[Scene difference descriptions]
-------------------------
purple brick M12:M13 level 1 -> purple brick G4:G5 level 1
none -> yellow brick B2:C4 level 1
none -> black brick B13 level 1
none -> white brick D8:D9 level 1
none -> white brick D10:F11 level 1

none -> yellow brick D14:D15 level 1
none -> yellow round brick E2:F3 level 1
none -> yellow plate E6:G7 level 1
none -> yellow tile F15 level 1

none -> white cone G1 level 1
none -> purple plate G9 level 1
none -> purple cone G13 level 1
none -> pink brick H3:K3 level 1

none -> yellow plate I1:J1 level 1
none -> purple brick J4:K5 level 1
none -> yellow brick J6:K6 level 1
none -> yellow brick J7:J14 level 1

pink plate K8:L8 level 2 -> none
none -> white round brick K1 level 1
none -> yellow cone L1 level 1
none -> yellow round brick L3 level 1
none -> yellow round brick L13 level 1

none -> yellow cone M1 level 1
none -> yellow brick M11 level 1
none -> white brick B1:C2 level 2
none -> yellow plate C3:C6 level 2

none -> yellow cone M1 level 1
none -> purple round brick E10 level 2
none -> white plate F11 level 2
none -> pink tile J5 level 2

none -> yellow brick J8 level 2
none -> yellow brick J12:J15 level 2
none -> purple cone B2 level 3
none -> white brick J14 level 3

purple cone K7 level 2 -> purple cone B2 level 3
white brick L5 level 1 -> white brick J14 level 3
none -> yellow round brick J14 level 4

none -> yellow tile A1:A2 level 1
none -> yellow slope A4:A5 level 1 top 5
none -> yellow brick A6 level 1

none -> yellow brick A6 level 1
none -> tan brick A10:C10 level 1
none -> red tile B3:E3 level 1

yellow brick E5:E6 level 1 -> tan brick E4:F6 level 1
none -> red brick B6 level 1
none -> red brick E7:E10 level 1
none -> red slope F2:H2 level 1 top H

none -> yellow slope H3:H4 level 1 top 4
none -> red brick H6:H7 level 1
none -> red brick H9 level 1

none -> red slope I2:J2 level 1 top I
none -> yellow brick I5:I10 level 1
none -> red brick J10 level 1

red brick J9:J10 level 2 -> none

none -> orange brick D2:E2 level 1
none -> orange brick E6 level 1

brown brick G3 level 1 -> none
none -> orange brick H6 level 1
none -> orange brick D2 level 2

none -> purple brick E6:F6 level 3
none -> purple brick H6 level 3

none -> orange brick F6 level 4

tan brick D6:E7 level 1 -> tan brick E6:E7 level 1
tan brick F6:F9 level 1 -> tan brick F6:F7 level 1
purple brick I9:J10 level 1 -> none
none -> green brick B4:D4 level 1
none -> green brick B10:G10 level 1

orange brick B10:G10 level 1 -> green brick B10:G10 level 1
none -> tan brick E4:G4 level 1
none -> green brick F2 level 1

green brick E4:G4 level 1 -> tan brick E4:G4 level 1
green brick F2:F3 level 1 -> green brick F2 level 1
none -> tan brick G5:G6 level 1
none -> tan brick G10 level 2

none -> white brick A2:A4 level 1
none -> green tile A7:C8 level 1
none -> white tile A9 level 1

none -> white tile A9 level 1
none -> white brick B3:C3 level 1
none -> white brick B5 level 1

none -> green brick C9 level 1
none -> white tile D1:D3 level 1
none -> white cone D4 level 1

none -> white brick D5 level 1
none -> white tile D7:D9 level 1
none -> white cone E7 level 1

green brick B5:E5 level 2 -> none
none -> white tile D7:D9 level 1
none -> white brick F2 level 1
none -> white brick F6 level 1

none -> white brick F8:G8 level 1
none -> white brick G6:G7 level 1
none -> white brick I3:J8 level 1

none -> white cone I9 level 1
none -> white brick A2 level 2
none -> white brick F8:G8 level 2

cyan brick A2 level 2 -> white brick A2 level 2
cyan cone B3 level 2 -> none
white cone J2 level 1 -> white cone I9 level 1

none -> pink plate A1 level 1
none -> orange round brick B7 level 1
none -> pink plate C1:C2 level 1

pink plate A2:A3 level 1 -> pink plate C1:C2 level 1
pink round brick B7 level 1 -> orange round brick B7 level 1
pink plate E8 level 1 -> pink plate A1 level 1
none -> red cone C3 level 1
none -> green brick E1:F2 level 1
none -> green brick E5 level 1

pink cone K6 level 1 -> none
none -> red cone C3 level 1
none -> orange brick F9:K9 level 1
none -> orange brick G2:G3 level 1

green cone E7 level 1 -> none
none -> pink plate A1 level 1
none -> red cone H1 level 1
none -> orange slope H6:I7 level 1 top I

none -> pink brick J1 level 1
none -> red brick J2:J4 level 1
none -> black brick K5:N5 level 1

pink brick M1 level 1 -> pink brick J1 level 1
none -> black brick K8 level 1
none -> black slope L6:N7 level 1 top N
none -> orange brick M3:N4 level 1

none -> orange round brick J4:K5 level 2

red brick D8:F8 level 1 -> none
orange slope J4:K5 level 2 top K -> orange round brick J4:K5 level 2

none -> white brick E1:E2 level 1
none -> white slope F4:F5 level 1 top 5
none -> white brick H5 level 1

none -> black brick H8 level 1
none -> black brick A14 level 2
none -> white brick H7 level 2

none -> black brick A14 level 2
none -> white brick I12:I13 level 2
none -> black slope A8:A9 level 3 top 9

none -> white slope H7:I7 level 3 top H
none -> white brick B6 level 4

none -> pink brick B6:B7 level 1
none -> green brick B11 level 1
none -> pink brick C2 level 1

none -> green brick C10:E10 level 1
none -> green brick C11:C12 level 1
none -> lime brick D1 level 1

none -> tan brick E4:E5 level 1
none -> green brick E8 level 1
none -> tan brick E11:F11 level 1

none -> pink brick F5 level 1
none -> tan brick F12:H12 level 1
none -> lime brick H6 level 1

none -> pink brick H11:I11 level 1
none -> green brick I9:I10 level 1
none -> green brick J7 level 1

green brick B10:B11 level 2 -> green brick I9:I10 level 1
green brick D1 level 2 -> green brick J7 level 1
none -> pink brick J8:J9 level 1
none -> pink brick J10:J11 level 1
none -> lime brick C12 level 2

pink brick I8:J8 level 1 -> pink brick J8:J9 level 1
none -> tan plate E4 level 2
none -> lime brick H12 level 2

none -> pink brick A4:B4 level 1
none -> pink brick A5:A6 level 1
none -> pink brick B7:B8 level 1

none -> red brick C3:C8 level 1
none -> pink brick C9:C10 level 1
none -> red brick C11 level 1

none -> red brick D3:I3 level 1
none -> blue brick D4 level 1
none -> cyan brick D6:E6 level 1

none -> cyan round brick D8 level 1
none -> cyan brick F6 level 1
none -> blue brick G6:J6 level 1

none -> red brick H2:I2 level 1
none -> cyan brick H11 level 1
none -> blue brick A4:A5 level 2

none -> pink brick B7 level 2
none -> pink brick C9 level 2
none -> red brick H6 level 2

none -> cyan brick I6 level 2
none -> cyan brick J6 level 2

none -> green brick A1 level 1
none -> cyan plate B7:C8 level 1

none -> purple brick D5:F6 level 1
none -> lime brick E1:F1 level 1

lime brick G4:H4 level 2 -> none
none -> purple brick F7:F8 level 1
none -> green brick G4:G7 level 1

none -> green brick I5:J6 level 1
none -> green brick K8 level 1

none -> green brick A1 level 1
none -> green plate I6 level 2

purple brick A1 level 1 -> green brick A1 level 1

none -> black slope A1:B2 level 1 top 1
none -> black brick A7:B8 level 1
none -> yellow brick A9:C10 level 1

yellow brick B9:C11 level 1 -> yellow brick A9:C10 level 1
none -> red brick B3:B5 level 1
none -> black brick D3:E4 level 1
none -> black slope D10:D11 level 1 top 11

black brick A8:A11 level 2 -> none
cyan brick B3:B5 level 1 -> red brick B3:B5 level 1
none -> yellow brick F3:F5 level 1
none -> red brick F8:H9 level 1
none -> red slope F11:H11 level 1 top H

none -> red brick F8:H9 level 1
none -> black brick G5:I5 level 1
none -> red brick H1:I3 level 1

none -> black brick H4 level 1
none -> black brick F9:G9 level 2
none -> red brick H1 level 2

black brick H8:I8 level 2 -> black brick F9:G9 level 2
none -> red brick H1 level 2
-------------------------
Supply the count of lines in the entries that include "round", and no other text.

11